<<<<

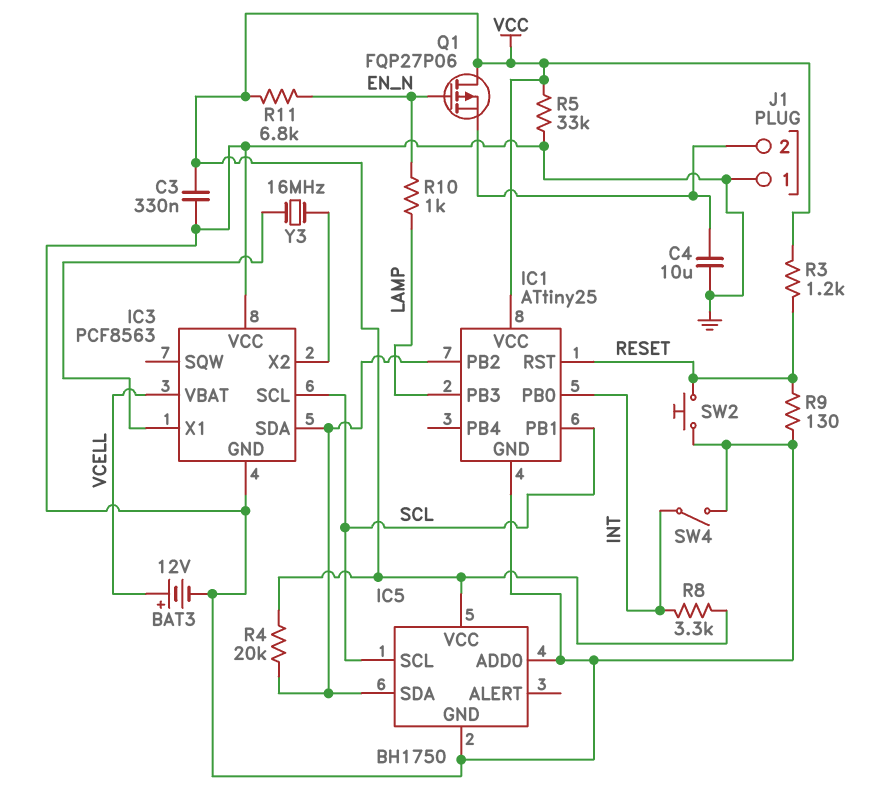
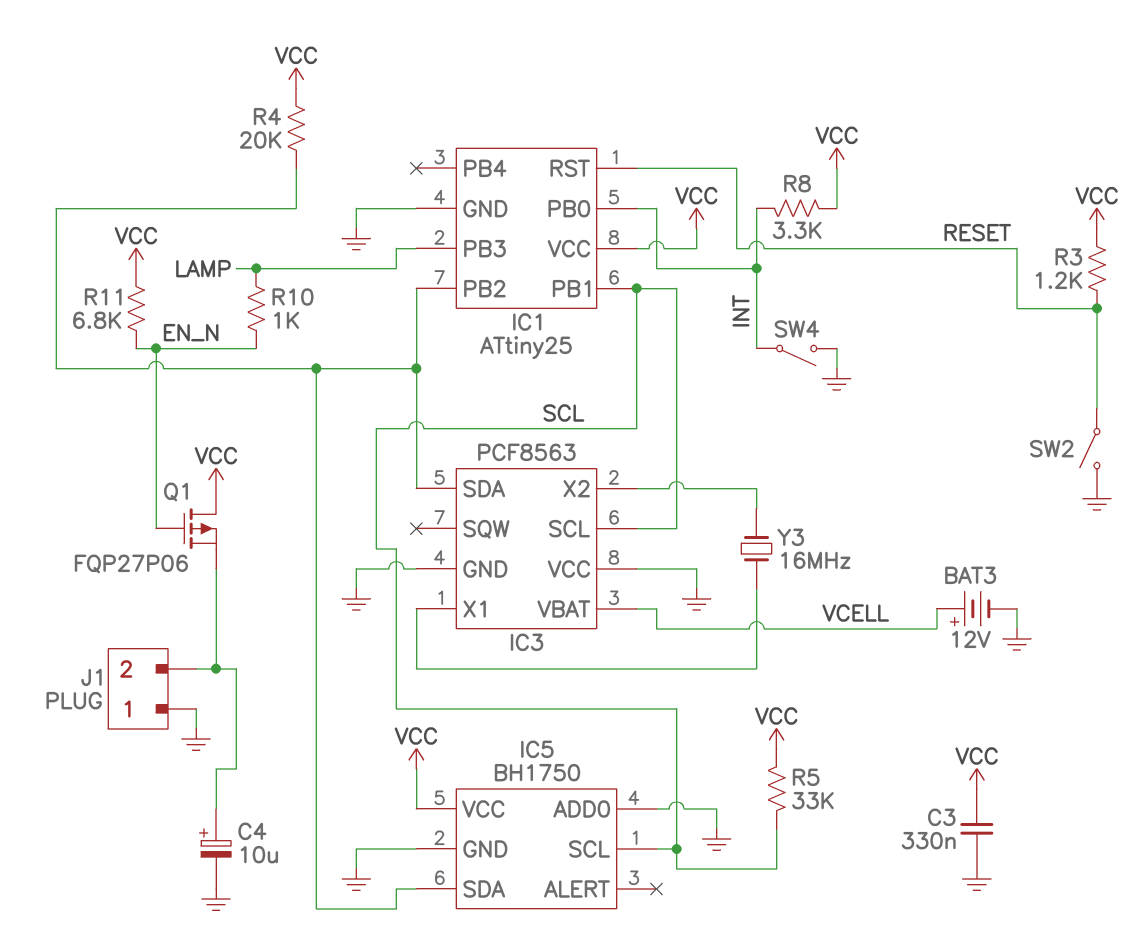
C4: 10uF (GND, J1/2) -> 10uF (plus J1/2, minus GND)
R5: 33k (GND, VCC) -> 33k (SCL, VCC)
R9: 130 (GND, RESET) -> none
SW2: button (GND, RESET) -> switch (GND, RESET)

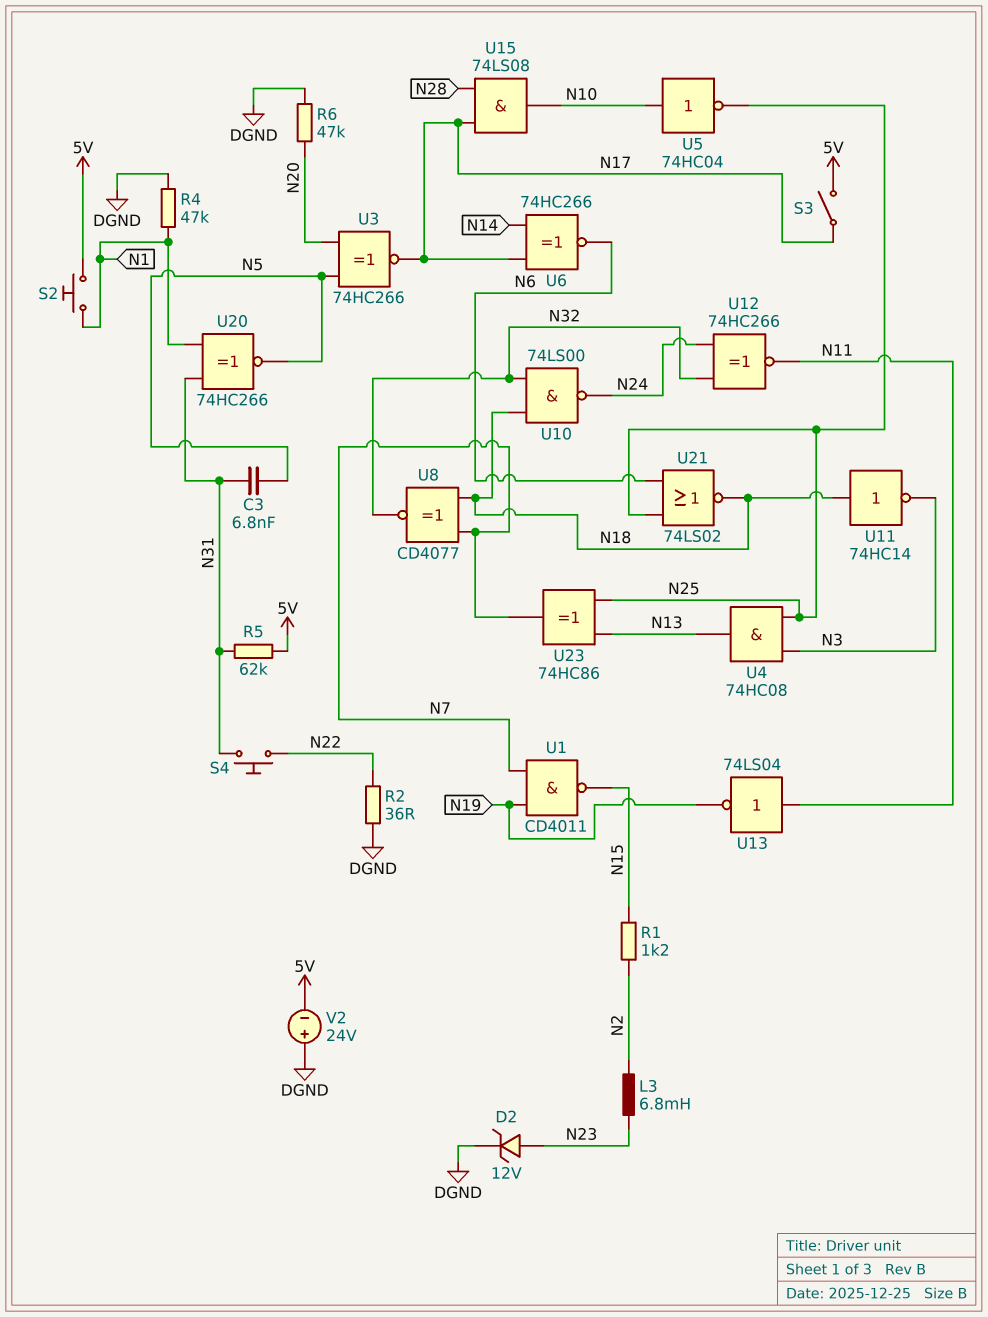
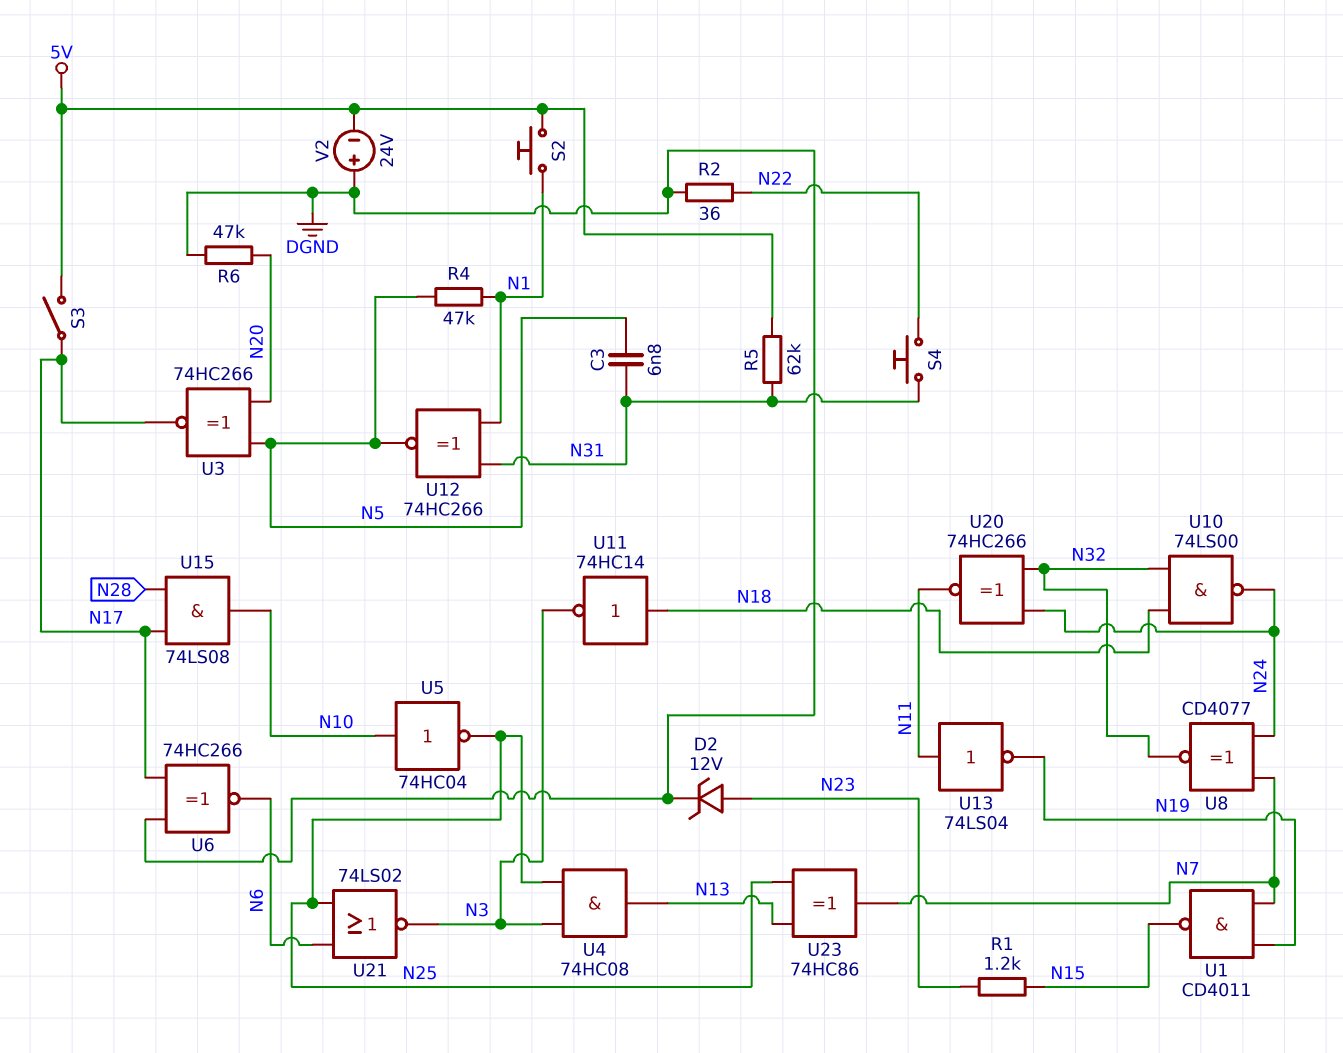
L3: 6.8mH (N2, N23) -> none
R1: 1.2k (N2, N15) -> 1.2k (N15, N23)
R4: 47k (DGND, N1) -> 47k (N1, N5)
U6: XNOR 74HC266 (in N14, in N17, out N6) -> XNOR 74HC266 (in DGND, in N17, out N6)
U8: XNOR CD4077 (in N7, in N18, out N32) -> XNOR CD4077 (in N7, in N24, out N32)
U12: XNOR 74HC266 (in N24, in N32, out N11) -> XNOR 74HC266 (in N1, in N31, out N5)
U20: XNOR 74HC266 (in N1, in N31, out N5) -> XNOR 74HC266 (in N24, in N32, out N11)
U21: NOR 74LS02 (in N6, in N25, out N18) -> NOR 74LS02 (in N6, in N25, out N3)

>>>>

Brief
Your output should consist only of the lines from the one containing "U12: XNOR 74HC266" to the end of the records above, each retyped exactly.

Exercise output
U12: XNOR 74HC266 (in N24, in N32, out N11) -> XNOR 74HC266 (in N1, in N31, out N5)
U20: XNOR 74HC266 (in N1, in N31, out N5) -> XNOR 74HC266 (in N24, in N32, out N11)
U21: NOR 74LS02 (in N6, in N25, out N18) -> NOR 74LS02 (in N6, in N25, out N3)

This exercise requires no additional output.